• Your goal: Your answer should consist of the lines in the data below that contain "Radiergummi".

• Dataset records:
== == ==
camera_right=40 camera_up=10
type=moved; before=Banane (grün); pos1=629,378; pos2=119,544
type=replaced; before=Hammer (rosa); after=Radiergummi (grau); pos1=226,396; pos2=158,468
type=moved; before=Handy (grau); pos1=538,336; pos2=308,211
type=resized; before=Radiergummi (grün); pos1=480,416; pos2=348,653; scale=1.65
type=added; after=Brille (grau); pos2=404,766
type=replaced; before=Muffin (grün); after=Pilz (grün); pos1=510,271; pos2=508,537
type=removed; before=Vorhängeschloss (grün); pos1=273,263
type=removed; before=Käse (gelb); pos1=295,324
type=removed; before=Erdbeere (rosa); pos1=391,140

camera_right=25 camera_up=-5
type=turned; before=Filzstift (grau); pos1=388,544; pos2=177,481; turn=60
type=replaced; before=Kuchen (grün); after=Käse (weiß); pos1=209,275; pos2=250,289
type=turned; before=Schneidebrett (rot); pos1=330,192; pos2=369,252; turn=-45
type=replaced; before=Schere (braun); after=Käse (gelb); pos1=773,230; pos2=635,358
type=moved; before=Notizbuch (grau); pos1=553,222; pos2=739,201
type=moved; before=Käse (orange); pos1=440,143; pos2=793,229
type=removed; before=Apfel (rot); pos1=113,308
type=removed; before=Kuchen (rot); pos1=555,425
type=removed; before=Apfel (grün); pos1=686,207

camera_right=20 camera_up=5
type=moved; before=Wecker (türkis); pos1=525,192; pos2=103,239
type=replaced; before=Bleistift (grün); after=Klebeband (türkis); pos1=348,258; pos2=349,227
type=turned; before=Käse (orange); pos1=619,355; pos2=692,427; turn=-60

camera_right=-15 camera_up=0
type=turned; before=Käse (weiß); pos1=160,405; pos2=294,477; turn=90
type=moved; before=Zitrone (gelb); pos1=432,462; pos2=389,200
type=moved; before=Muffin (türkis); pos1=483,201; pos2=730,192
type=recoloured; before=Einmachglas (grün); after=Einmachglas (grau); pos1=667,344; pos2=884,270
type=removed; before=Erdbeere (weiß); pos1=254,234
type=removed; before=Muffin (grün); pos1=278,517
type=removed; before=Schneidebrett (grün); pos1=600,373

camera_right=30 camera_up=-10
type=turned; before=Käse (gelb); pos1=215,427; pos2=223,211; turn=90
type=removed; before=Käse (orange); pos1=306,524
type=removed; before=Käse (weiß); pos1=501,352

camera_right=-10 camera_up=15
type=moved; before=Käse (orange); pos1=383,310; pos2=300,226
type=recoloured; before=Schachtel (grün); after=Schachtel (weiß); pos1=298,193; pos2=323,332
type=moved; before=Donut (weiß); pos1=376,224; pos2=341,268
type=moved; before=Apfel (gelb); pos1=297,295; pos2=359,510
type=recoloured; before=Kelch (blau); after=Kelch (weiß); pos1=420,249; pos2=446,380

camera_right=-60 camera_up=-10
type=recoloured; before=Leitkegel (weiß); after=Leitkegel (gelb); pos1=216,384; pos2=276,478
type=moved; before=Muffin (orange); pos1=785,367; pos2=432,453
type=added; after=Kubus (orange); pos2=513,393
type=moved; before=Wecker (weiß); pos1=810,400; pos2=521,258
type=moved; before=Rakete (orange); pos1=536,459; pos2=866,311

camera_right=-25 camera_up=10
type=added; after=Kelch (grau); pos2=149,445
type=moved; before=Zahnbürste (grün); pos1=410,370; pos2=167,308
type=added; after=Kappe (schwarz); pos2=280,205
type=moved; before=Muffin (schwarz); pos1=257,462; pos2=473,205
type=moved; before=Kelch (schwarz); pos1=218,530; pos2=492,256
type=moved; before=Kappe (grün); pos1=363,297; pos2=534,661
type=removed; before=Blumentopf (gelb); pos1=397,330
== == ==
• Answer below:
type=replaced; before=Hammer (rosa); after=Radiergummi (grau); pos1=226,396; pos2=158,468
type=resized; before=Radiergummi (grün); pos1=480,416; pos2=348,653; scale=1.65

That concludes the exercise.